What this task involves |
Retype the text of each item below word for word. Leave out the pictures.

Records |

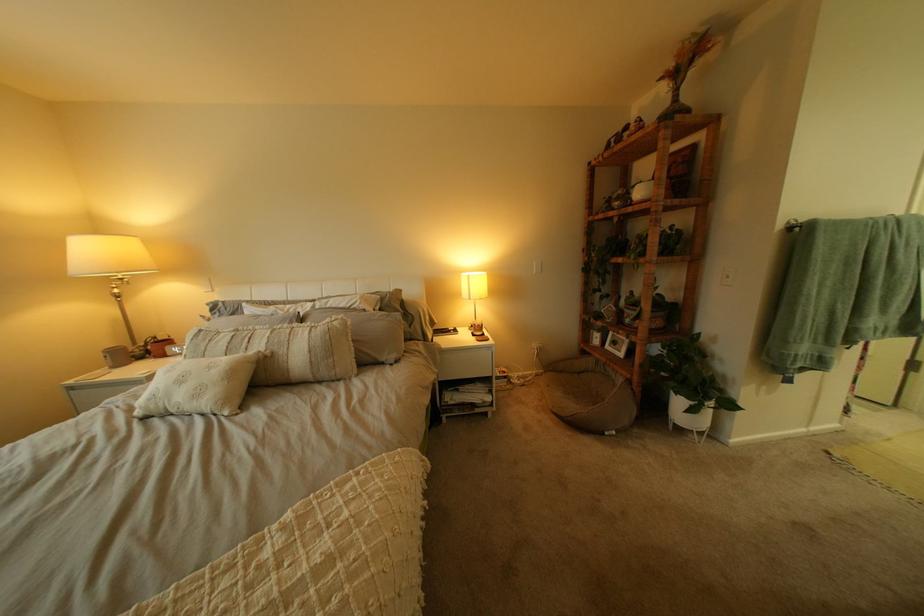
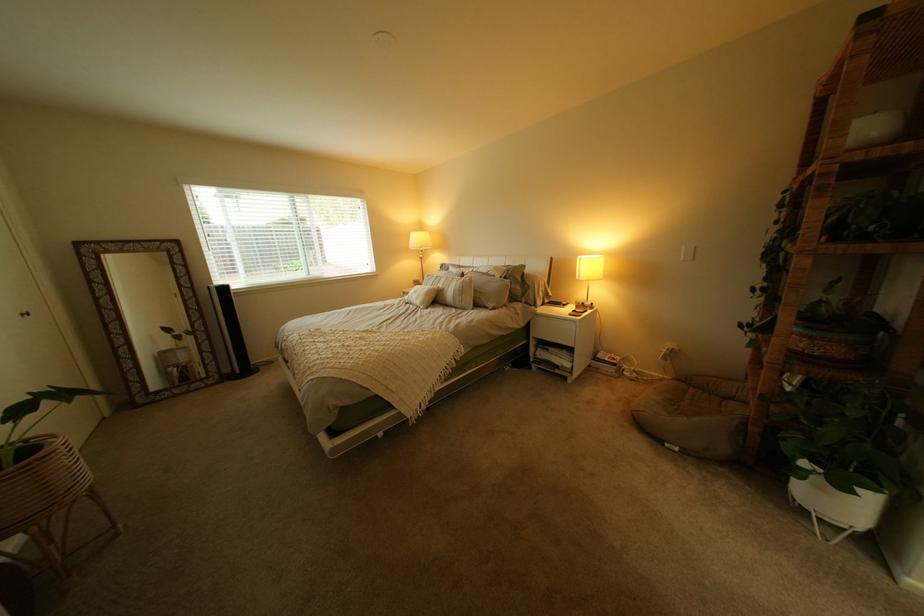
In the second image, find the point that corresponds to [297,353] in the first image.

(462, 290)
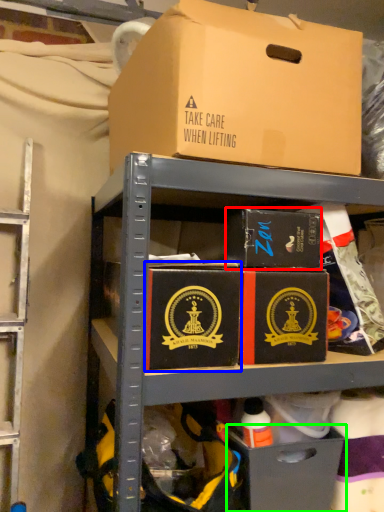
Question: Which object is the farthest from box (highlighted by a red box)? Choose among these: box (highlighted by a blue box) or drawer (highlighted by a green box).

Choices:
 (A) box
 (B) drawer

Answer: (B)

Complete response |
In the second image, find the point that corresponds to [297,353] in the first image.

(462, 290)
Question: Which object is the farthest from box (highlighted by a red box)? Choose among these: box (highlighted by a blue box) or drawer (highlighted by a green box).

Choices:
 (A) box
 (B) drawer

Answer: (B)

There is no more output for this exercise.